§ **GIVEN ENTRIES**
==========

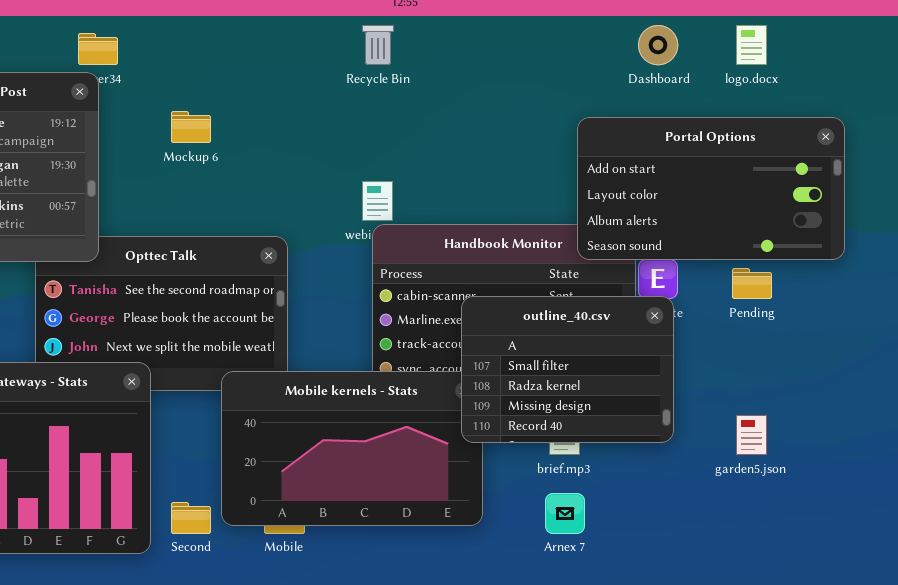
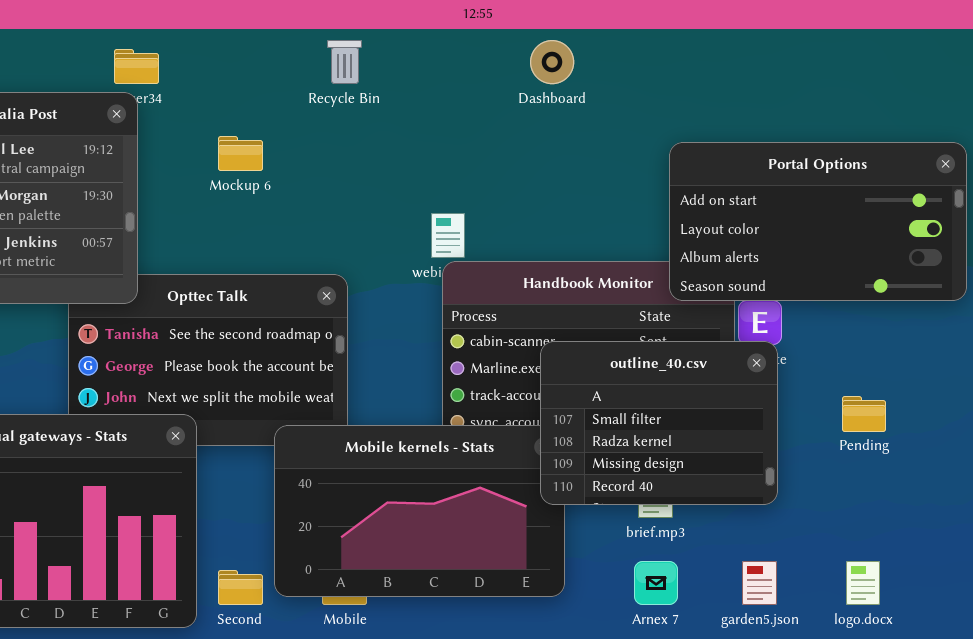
Recycle Bin: [362,25,394,65] -> [327,40,362,84], moved
Dashboard: [638,25,678,65] -> [530,40,574,84], moved
logo.docx: [736,25,767,65] -> [846,561,880,605], moved
Pending: [732,268,772,299] -> [842,396,886,432], moved
garden5.json: [736,415,767,455] -> [742,561,777,605], moved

==========

§ **TASK DIRECTIONS**
Beginning with the line in which "Pending: [732,268,772,299] ->" appears, print each remaining line of the listing exactly, the last line included.

§ **ANSWER TO THIS TASK**
Pending: [732,268,772,299] -> [842,396,886,432], moved
garden5.json: [736,415,767,455] -> [742,561,777,605], moved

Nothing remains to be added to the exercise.